_STORED RECORDS:_

.....

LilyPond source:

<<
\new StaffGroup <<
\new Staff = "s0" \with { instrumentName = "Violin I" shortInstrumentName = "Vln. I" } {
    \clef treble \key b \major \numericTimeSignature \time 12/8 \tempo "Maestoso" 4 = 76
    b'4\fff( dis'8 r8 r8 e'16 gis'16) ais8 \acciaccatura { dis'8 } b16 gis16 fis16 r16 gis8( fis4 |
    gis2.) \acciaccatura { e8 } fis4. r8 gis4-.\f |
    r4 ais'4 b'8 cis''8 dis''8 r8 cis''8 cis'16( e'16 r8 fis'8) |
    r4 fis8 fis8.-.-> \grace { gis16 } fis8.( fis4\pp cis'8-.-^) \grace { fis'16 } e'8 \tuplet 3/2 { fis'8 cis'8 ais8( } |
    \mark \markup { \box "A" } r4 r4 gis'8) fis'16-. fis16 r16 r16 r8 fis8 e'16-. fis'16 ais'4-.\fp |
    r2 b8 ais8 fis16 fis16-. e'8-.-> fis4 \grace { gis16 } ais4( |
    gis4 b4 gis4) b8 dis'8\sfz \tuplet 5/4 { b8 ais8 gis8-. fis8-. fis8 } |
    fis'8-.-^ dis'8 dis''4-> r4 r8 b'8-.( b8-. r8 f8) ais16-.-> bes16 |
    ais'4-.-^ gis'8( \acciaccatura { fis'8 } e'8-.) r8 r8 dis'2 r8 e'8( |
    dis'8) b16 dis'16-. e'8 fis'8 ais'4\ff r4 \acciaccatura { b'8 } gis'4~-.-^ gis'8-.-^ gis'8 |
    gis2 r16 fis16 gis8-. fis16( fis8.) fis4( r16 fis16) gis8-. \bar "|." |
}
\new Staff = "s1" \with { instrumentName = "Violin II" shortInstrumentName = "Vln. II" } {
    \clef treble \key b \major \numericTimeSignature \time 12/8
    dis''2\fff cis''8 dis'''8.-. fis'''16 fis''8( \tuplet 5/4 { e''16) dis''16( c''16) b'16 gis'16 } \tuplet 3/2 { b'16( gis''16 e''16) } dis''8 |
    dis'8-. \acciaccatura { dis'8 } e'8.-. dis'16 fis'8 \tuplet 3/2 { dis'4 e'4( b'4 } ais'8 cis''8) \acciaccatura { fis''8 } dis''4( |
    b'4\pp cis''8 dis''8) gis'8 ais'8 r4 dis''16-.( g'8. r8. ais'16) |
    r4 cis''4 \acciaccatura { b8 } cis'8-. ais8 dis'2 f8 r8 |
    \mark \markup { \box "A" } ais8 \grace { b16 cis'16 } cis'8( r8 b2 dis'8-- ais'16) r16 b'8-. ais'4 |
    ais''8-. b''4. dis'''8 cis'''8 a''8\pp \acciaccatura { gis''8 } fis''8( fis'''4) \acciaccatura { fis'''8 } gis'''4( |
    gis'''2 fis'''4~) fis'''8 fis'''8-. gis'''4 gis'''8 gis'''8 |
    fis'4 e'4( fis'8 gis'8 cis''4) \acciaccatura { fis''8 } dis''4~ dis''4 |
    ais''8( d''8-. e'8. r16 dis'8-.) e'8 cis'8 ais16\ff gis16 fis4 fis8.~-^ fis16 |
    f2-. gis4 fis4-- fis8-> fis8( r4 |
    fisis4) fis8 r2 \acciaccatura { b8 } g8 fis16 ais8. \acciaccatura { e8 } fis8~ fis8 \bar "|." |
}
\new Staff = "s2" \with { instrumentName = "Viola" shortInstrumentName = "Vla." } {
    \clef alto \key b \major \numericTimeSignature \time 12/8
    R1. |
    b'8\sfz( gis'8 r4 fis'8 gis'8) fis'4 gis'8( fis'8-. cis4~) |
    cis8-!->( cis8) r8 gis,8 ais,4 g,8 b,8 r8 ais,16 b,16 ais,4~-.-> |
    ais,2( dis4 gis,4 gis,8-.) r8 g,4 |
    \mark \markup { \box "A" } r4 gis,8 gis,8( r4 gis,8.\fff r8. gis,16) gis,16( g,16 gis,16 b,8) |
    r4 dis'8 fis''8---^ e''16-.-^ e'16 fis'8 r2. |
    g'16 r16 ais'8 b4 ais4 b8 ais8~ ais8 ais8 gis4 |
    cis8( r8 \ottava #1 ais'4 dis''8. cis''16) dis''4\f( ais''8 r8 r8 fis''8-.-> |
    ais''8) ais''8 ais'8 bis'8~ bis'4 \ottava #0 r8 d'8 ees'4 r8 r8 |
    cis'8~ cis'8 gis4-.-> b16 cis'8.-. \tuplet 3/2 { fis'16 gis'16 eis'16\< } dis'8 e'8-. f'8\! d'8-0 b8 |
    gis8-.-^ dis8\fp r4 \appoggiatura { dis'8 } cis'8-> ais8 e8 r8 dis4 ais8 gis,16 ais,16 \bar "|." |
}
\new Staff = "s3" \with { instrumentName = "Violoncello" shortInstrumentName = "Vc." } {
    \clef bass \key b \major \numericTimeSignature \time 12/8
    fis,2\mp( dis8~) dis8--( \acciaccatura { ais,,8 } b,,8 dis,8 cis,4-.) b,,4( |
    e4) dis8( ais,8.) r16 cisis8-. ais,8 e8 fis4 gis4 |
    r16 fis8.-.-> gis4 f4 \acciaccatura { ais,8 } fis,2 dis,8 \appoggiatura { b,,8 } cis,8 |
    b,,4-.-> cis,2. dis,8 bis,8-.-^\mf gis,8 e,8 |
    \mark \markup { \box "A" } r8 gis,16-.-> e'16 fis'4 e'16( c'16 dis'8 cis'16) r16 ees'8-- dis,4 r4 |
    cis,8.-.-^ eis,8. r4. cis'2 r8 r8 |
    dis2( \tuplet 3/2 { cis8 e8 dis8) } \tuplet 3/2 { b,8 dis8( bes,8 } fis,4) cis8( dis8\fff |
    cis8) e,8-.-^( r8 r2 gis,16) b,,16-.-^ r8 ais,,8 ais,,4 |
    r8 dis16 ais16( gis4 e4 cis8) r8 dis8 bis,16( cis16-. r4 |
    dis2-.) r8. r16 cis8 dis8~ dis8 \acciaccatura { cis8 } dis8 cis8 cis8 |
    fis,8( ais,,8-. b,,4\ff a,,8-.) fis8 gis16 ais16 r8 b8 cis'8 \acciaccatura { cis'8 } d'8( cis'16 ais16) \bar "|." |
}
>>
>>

.....

Count the lines in the data above that contain the string "instrumentName", and reply with the number only.

_EXERCISE SOLUTION:_ 4